[Collected data entries]
----

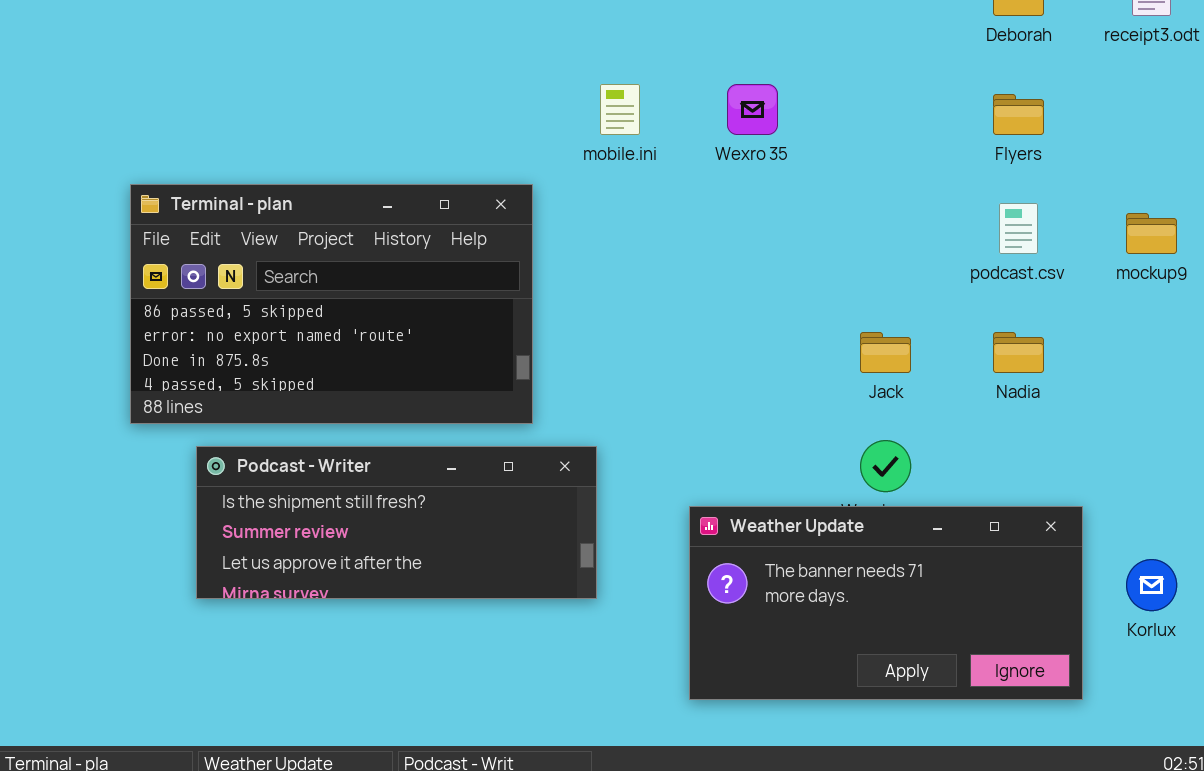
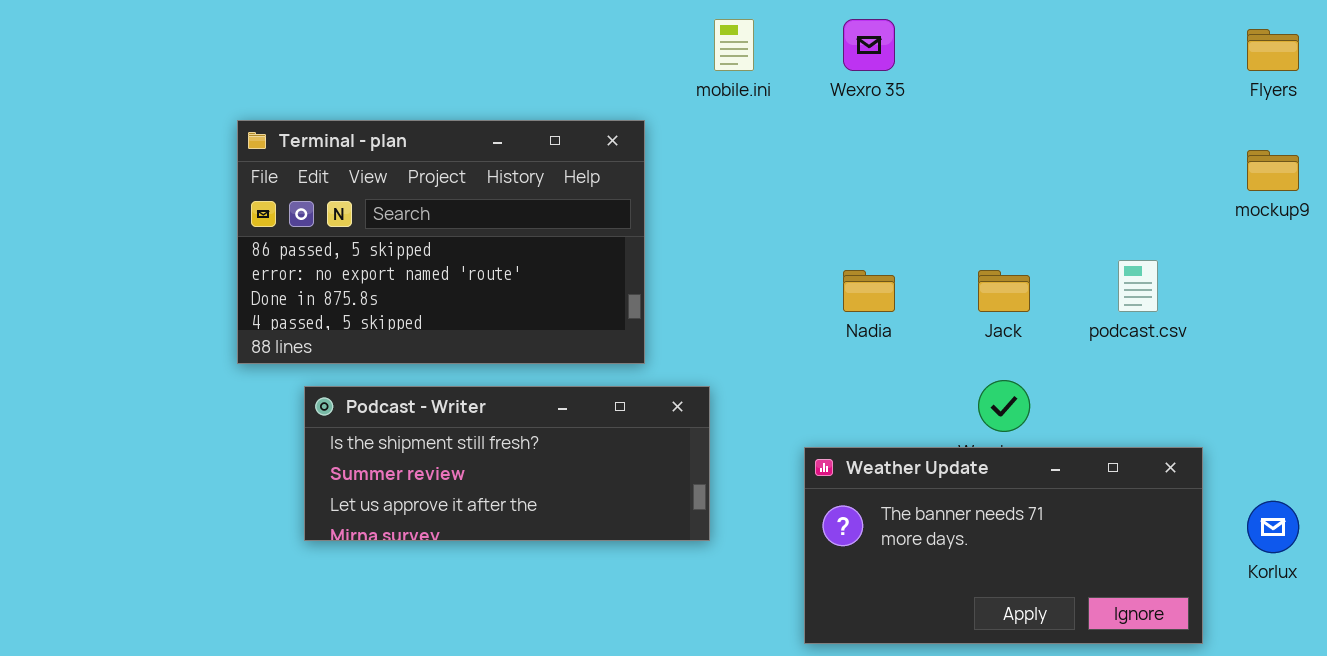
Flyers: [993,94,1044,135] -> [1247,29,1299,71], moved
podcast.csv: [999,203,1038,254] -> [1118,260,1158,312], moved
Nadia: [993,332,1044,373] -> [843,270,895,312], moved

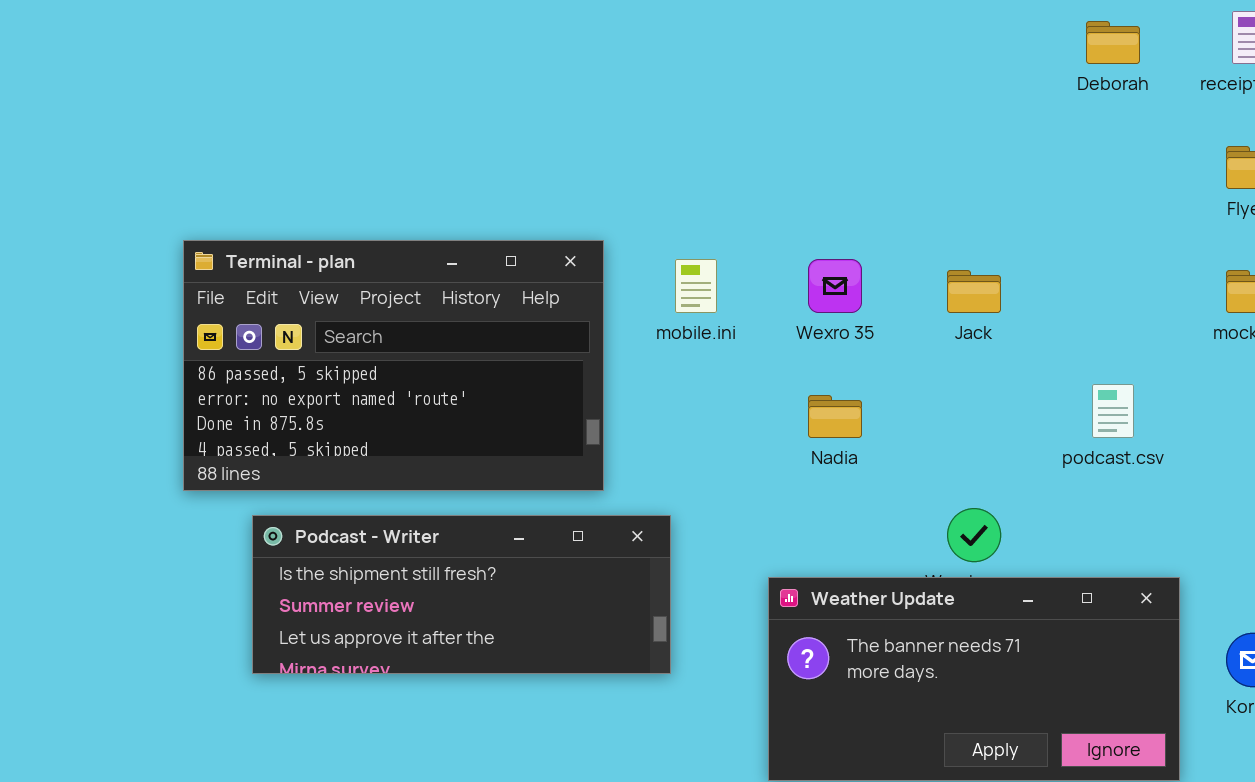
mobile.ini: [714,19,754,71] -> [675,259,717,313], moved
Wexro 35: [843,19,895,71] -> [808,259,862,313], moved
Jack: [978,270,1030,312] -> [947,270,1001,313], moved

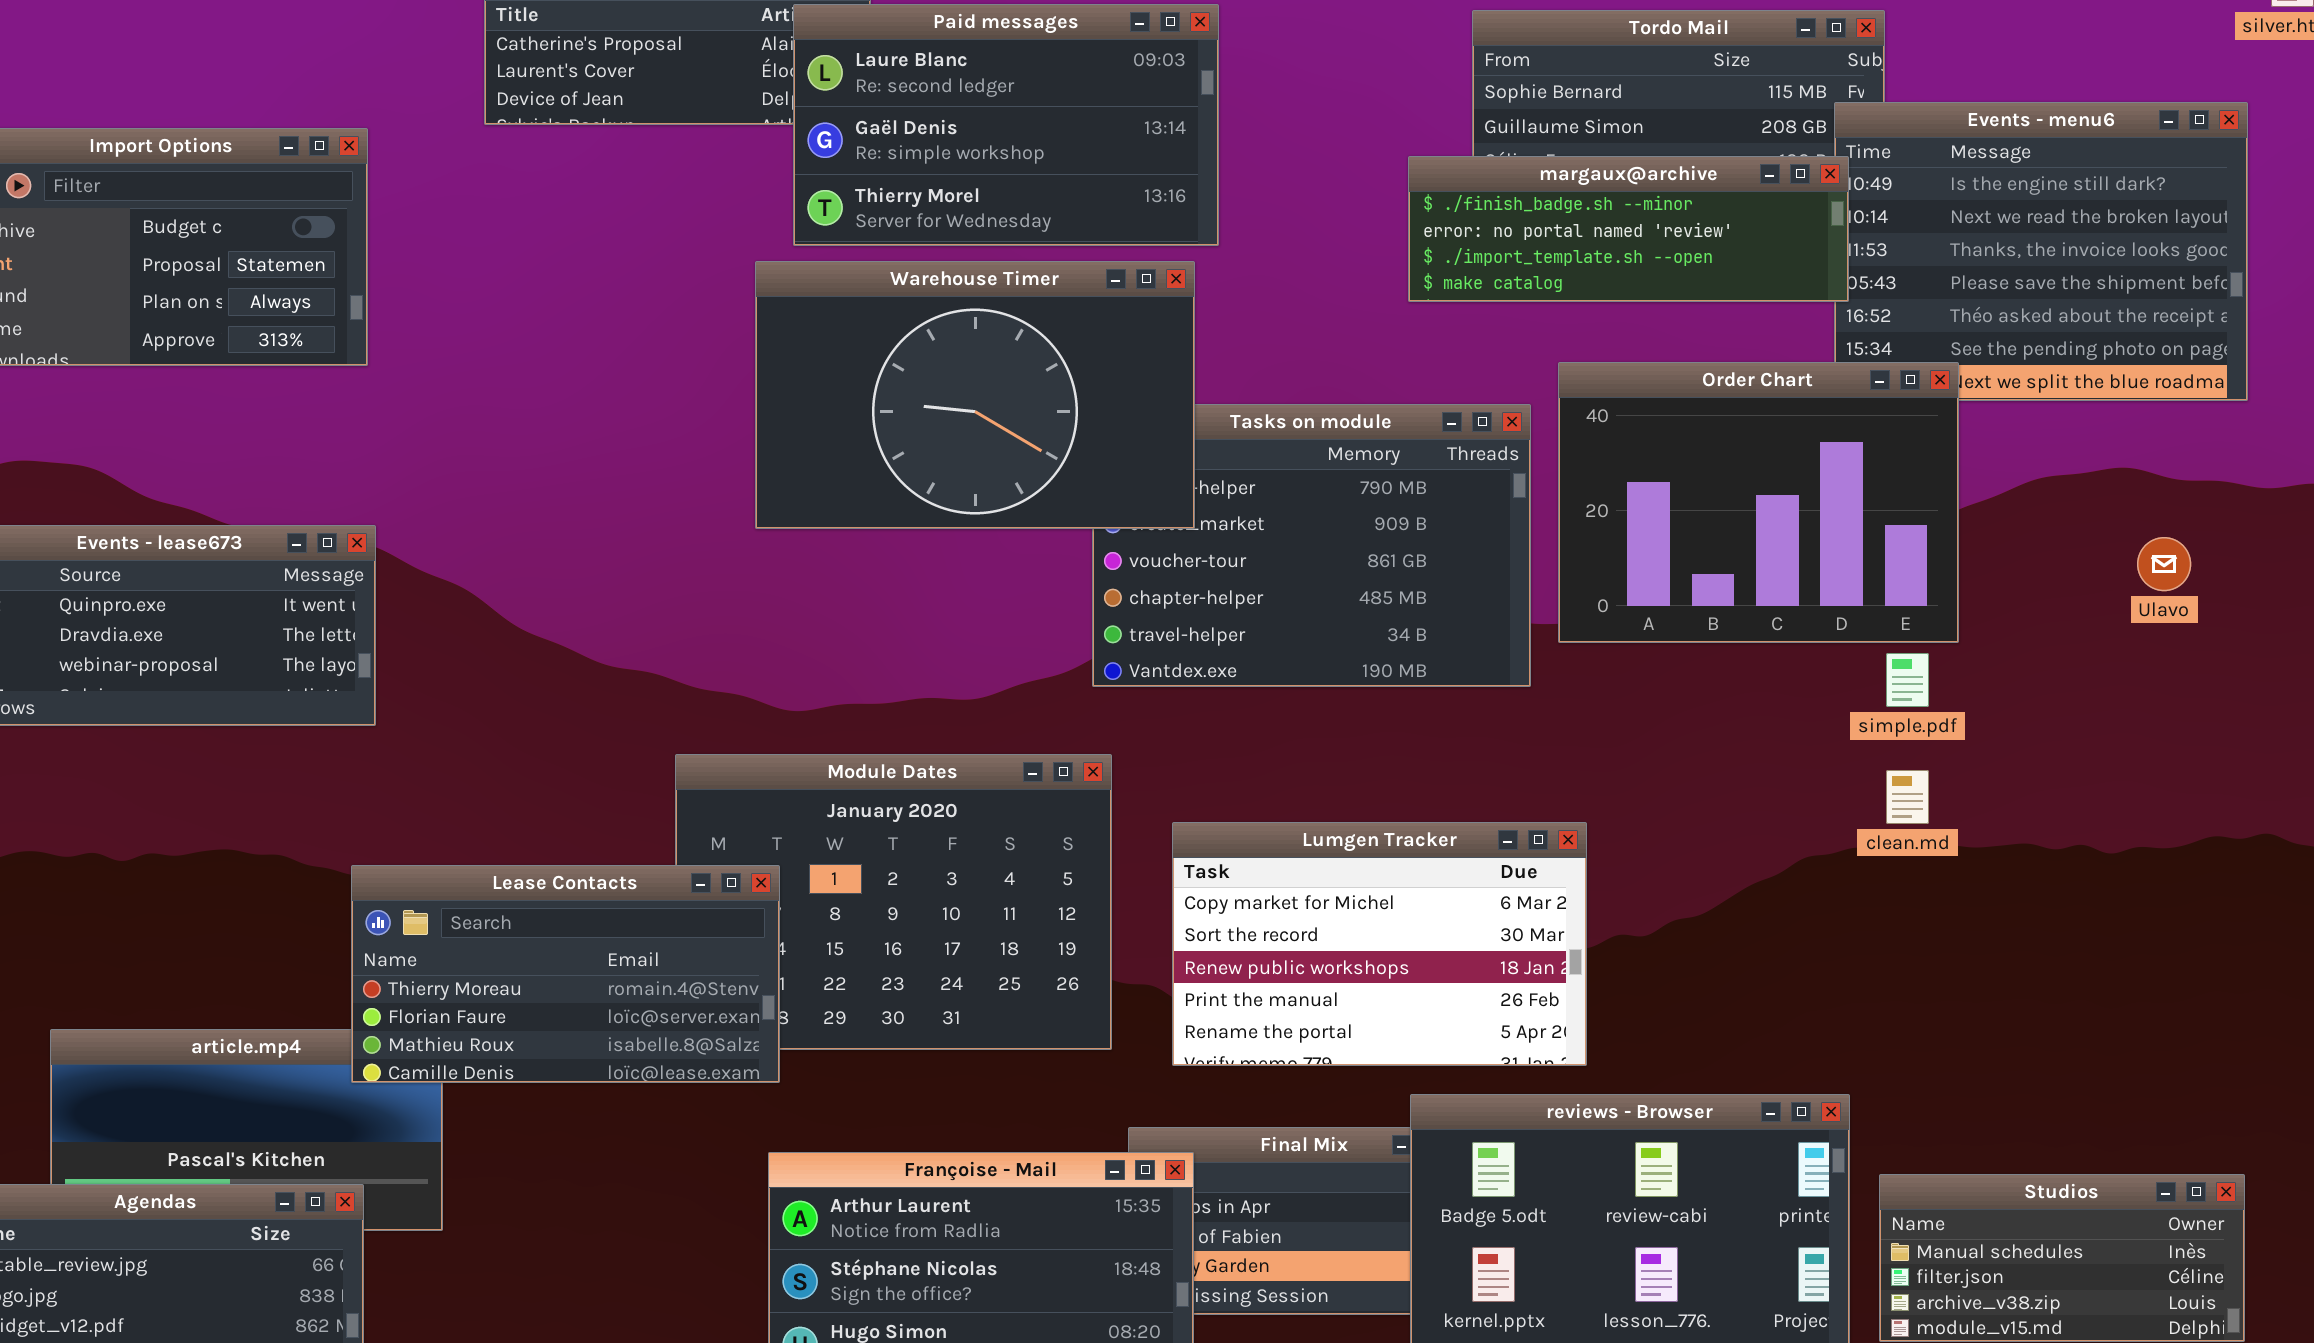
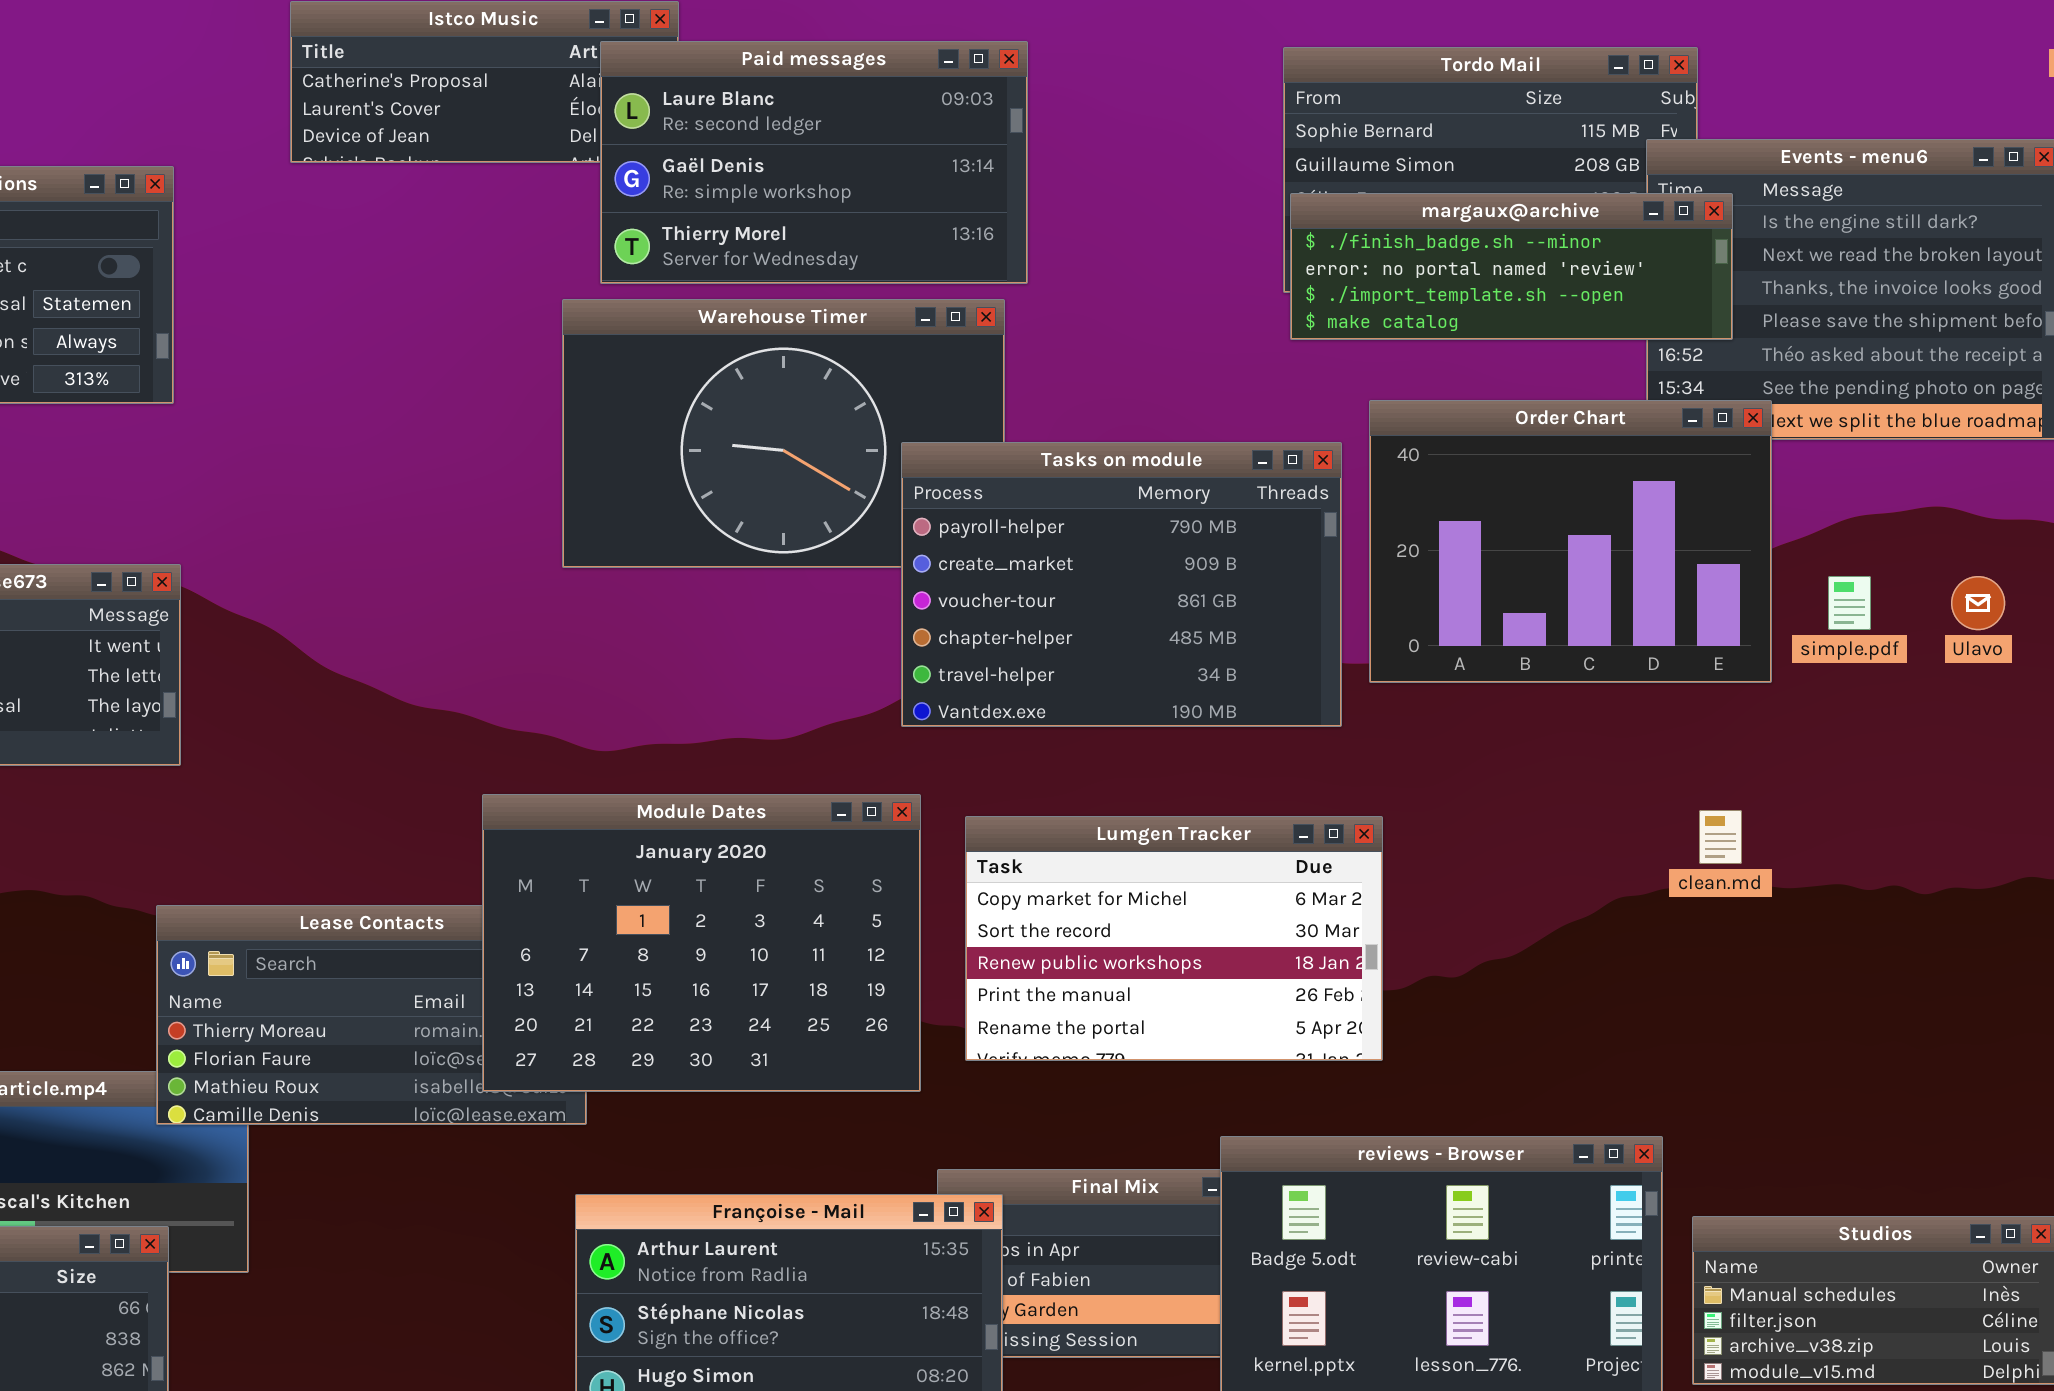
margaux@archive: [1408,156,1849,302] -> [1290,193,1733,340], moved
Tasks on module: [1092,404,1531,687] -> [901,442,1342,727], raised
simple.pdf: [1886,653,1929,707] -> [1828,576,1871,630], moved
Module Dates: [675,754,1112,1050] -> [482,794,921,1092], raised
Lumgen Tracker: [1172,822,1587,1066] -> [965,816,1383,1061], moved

----

[Exercise directions] Output every entry above verbatim, but leave out the pictures.

[Reply to the task]
Flyers: [993,94,1044,135] -> [1247,29,1299,71], moved
podcast.csv: [999,203,1038,254] -> [1118,260,1158,312], moved
Nadia: [993,332,1044,373] -> [843,270,895,312], moved

mobile.ini: [714,19,754,71] -> [675,259,717,313], moved
Wexro 35: [843,19,895,71] -> [808,259,862,313], moved
Jack: [978,270,1030,312] -> [947,270,1001,313], moved

margaux@archive: [1408,156,1849,302] -> [1290,193,1733,340], moved
Tasks on module: [1092,404,1531,687] -> [901,442,1342,727], raised
simple.pdf: [1886,653,1929,707] -> [1828,576,1871,630], moved
Module Dates: [675,754,1112,1050] -> [482,794,921,1092], raised
Lumgen Tracker: [1172,822,1587,1066] -> [965,816,1383,1061], moved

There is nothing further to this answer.